_What this task involves_
Look through the records below for the word "green". Report how many lines have it, and only that number.

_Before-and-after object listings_
☆ ☆ ☆
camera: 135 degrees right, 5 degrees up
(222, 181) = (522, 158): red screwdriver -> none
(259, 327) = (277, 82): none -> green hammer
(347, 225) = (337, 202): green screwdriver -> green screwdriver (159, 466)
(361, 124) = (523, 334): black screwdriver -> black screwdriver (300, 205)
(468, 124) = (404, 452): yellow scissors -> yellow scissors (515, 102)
☆ ☆ ☆
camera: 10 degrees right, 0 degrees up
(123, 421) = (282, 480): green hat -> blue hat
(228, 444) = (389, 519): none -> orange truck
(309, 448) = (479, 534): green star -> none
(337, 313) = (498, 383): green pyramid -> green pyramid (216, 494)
☆ ☆ ☆
_Response area_
5